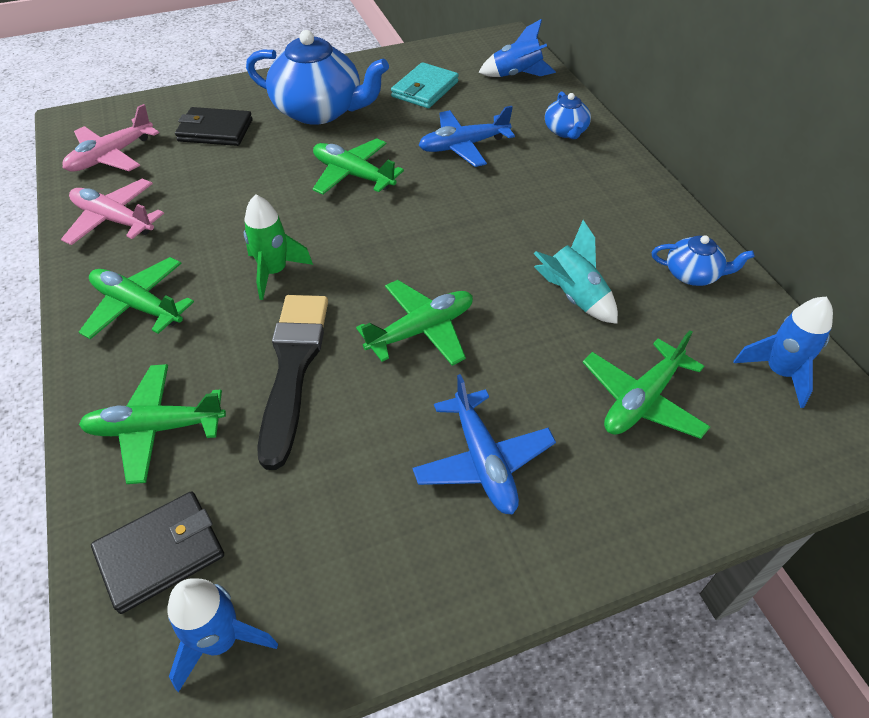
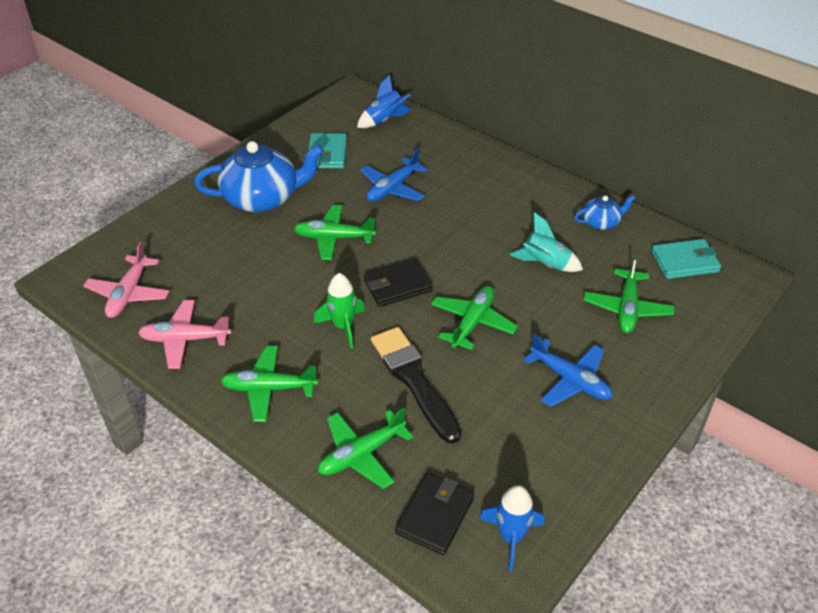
camera: 30 degrees left, 5 degrees down
(215, 131) = (194, 243): black wallet -> black wallet (397, 285)
(565, 131) = (452, 153): blue teapot -> none
(779, 372) = (684, 262): blue rocket -> turquoise wallet

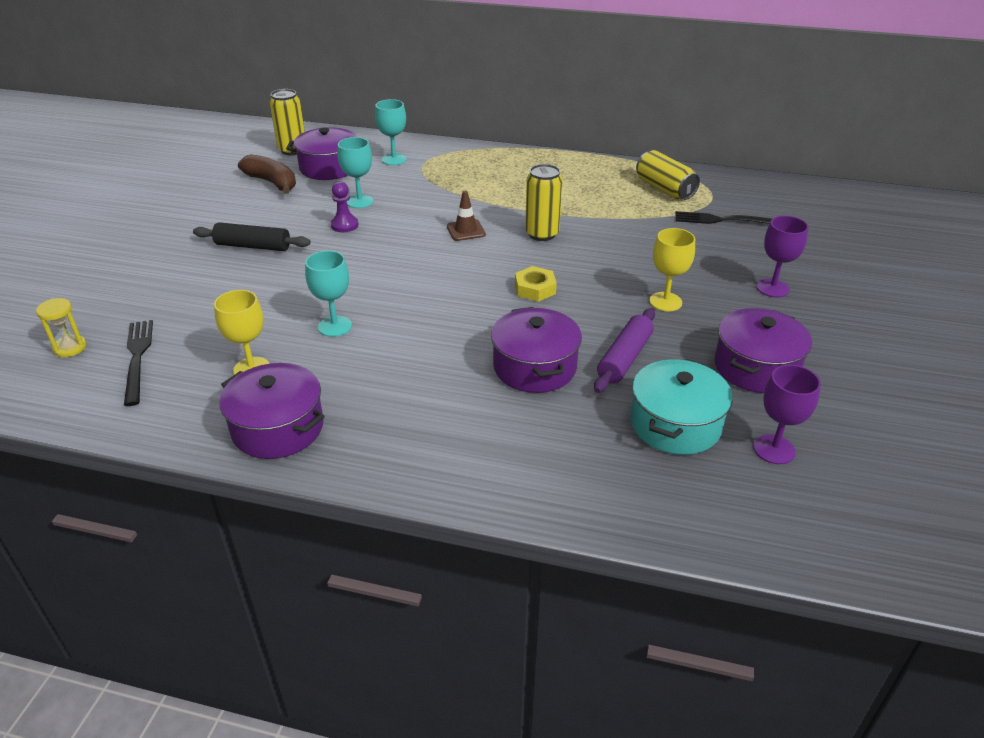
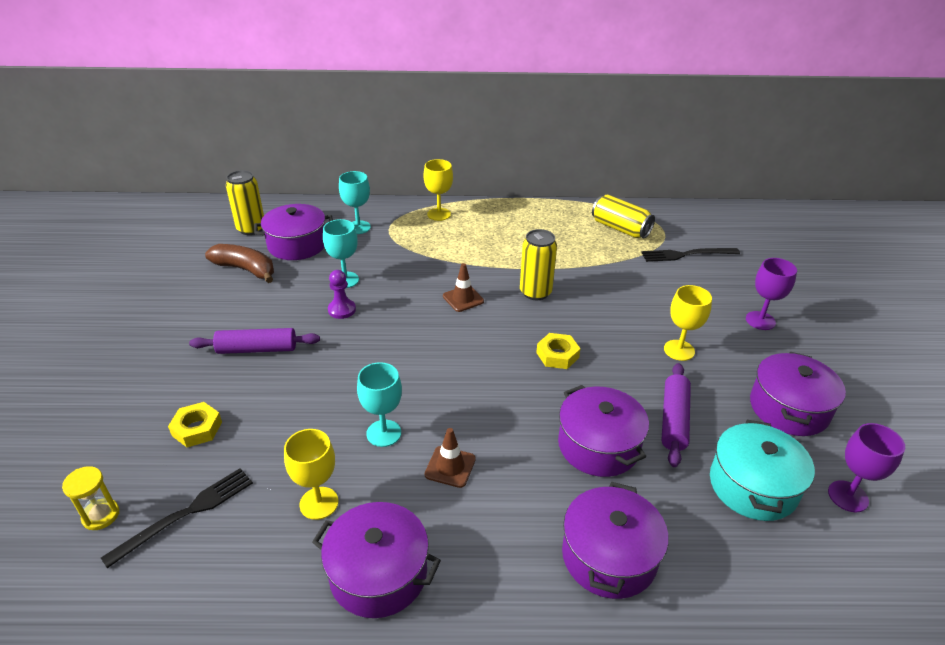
camera: 15 degrees left, 0 degrees up
(138, 358) = (186, 514): black fork -> black fork turned 75 degrees clockwise
(174, 298) = (197, 429): none -> yellow nut
(253, 246) = (257, 349): black rolling pin -> purple rolling pin
(382, 361) = (450, 467): none -> brown traffic cone
(479, 157) = (439, 214): none -> yellow goblet
(495, 453) = (609, 556): none -> purple pot

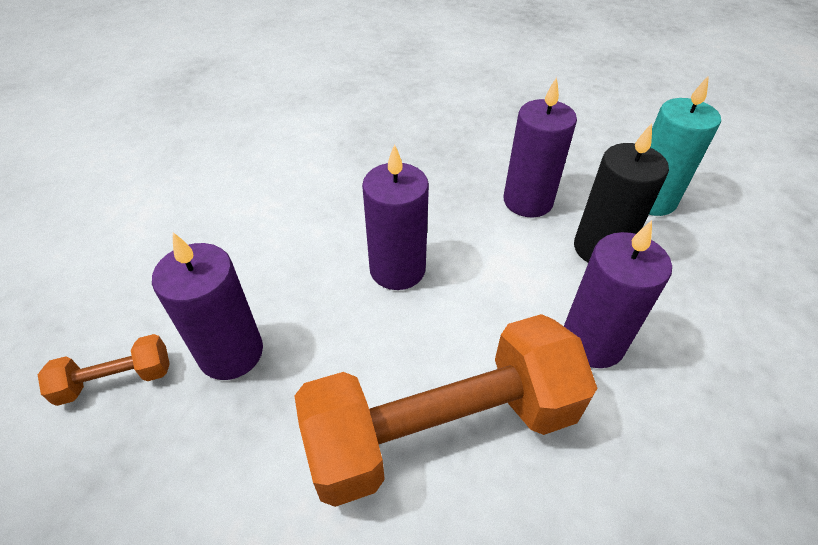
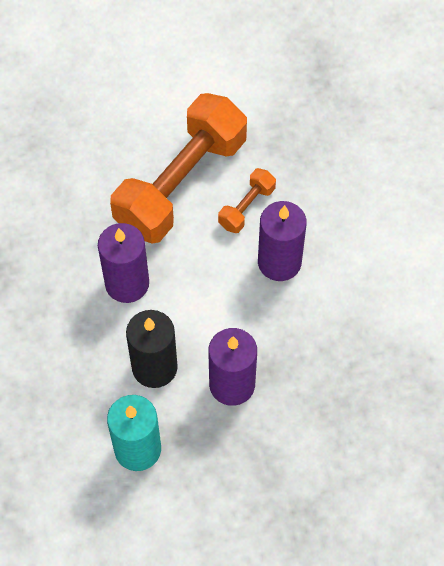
camera: 145 degrees right, 15 degrees up
(116, 380) = (366, 105): orange dumbbell -> orange dumbbell (246, 207)
(231, 353) = (324, 152): purple candle -> none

---

- [WORK ORDER]: Count the lines above that contain the word "purple". Write only the number.

- [FINAL ANSWER]: 3